== PROBLEM ==
Return nothing but the lines from the line containing "J3 pin 3: VX -> GND" through the last line of the records, reproduced exactly.

Before-and-after change data:
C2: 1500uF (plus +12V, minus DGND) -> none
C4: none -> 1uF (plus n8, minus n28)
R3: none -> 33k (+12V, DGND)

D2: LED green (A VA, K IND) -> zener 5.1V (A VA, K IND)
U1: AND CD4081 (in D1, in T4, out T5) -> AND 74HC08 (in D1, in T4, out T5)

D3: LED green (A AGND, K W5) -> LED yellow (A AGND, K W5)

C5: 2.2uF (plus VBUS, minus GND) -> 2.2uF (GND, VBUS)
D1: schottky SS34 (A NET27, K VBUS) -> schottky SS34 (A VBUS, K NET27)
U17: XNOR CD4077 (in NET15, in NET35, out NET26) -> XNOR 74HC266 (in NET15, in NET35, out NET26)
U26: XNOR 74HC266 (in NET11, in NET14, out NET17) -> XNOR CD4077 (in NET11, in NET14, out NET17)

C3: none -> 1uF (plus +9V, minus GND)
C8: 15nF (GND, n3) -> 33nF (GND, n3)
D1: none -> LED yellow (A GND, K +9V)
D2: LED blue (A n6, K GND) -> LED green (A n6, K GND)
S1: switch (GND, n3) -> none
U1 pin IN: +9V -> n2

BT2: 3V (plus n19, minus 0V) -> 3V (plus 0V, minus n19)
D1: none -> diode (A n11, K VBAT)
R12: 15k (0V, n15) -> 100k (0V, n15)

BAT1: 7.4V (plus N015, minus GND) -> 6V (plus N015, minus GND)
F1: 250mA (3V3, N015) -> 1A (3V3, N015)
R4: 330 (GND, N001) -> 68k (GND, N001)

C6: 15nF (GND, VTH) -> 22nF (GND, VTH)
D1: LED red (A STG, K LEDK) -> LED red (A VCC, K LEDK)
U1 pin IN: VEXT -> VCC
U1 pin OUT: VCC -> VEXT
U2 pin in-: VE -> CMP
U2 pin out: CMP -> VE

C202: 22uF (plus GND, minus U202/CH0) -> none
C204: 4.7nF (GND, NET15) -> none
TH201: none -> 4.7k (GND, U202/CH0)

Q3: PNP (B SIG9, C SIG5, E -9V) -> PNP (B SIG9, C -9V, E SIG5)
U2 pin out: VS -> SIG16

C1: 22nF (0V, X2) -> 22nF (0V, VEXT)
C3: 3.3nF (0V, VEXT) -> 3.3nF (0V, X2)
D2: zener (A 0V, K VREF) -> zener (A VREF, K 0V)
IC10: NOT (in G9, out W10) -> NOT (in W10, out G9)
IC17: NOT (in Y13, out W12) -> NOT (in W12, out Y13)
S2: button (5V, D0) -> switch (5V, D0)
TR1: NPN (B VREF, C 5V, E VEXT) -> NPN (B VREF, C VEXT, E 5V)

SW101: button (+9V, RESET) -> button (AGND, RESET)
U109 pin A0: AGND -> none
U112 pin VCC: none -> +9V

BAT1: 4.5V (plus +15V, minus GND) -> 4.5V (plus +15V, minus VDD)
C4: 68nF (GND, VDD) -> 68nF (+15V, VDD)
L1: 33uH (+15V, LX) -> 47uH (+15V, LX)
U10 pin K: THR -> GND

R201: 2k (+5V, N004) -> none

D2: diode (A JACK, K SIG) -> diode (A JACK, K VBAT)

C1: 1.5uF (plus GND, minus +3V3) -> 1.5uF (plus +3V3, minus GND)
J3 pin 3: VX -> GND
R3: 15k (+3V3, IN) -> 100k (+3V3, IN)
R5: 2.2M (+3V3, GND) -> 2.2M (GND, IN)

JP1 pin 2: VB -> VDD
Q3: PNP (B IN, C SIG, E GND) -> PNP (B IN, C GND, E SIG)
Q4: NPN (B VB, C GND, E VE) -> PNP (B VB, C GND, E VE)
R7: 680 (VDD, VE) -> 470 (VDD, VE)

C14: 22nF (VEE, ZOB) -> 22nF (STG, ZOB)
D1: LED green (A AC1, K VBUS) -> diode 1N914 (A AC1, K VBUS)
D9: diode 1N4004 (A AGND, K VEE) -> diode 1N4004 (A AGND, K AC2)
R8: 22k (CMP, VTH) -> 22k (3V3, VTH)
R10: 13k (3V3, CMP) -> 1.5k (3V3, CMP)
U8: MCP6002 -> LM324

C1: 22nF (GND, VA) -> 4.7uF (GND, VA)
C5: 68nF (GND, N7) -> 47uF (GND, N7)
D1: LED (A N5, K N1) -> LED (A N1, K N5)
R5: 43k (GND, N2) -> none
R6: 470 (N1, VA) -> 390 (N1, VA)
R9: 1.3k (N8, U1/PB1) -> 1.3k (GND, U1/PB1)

== SOLUTION FOR THIS TASK ==
J3 pin 3: VX -> GND
R3: 15k (+3V3, IN) -> 100k (+3V3, IN)
R5: 2.2M (+3V3, GND) -> 2.2M (GND, IN)

JP1 pin 2: VB -> VDD
Q3: PNP (B IN, C SIG, E GND) -> PNP (B IN, C GND, E SIG)
Q4: NPN (B VB, C GND, E VE) -> PNP (B VB, C GND, E VE)
R7: 680 (VDD, VE) -> 470 (VDD, VE)

C14: 22nF (VEE, ZOB) -> 22nF (STG, ZOB)
D1: LED green (A AC1, K VBUS) -> diode 1N914 (A AC1, K VBUS)
D9: diode 1N4004 (A AGND, K VEE) -> diode 1N4004 (A AGND, K AC2)
R8: 22k (CMP, VTH) -> 22k (3V3, VTH)
R10: 13k (3V3, CMP) -> 1.5k (3V3, CMP)
U8: MCP6002 -> LM324

C1: 22nF (GND, VA) -> 4.7uF (GND, VA)
C5: 68nF (GND, N7) -> 47uF (GND, N7)
D1: LED (A N5, K N1) -> LED (A N1, K N5)
R5: 43k (GND, N2) -> none
R6: 470 (N1, VA) -> 390 (N1, VA)
R9: 1.3k (N8, U1/PB1) -> 1.3k (GND, U1/PB1)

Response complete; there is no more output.